- ENTRIES SHOWN
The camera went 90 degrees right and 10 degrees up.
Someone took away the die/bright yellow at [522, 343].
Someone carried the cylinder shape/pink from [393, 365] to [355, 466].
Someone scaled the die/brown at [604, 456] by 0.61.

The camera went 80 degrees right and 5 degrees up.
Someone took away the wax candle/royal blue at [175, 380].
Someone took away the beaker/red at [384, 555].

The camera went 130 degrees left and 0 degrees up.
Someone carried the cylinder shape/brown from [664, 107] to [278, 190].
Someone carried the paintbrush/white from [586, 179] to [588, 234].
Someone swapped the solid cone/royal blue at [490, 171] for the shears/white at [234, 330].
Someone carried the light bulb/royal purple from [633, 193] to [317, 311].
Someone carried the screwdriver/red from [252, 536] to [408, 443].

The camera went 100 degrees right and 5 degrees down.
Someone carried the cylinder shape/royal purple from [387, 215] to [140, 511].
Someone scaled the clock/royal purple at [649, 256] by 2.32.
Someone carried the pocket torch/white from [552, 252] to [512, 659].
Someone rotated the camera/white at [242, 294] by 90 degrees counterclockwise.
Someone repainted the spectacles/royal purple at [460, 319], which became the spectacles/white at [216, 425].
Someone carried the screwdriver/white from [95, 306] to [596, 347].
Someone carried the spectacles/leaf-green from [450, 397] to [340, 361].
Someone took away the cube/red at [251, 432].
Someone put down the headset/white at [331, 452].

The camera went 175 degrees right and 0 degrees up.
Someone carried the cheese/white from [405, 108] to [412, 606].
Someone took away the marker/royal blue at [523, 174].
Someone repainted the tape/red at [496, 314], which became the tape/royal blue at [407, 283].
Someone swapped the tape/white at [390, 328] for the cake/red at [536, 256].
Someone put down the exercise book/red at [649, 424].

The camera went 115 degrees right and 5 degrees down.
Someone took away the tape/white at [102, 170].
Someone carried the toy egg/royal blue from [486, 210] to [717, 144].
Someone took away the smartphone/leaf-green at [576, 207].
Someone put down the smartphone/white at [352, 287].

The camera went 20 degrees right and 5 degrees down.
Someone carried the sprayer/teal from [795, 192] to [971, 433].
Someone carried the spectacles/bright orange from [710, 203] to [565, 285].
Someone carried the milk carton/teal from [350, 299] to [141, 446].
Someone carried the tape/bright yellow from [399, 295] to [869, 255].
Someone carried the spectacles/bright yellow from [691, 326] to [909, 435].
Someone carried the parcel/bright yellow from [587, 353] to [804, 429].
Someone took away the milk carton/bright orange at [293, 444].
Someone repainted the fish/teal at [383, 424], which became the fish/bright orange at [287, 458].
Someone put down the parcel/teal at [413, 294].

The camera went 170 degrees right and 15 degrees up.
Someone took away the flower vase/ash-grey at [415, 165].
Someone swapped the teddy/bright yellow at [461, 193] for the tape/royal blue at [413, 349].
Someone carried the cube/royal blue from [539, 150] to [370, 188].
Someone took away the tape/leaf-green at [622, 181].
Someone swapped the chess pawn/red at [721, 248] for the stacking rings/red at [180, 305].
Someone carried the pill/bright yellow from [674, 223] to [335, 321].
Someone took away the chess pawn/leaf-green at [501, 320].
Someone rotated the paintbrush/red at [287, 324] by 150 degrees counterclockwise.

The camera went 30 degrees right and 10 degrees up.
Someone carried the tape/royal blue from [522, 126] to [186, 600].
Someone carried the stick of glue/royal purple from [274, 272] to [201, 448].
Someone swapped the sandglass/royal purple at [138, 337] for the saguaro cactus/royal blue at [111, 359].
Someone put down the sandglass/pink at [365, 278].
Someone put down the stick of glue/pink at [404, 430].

- TASK GOAL
Print, without any change, the line containing "Someone swapped the sandglass/royal" and each line after it to the end of the material.

- SOLUTION FOR THIS TASK
Someone swapped the sandglass/royal purple at [138, 337] for the saguaro cactus/royal blue at [111, 359].
Someone put down the sandglass/pink at [365, 278].
Someone put down the stick of glue/pink at [404, 430].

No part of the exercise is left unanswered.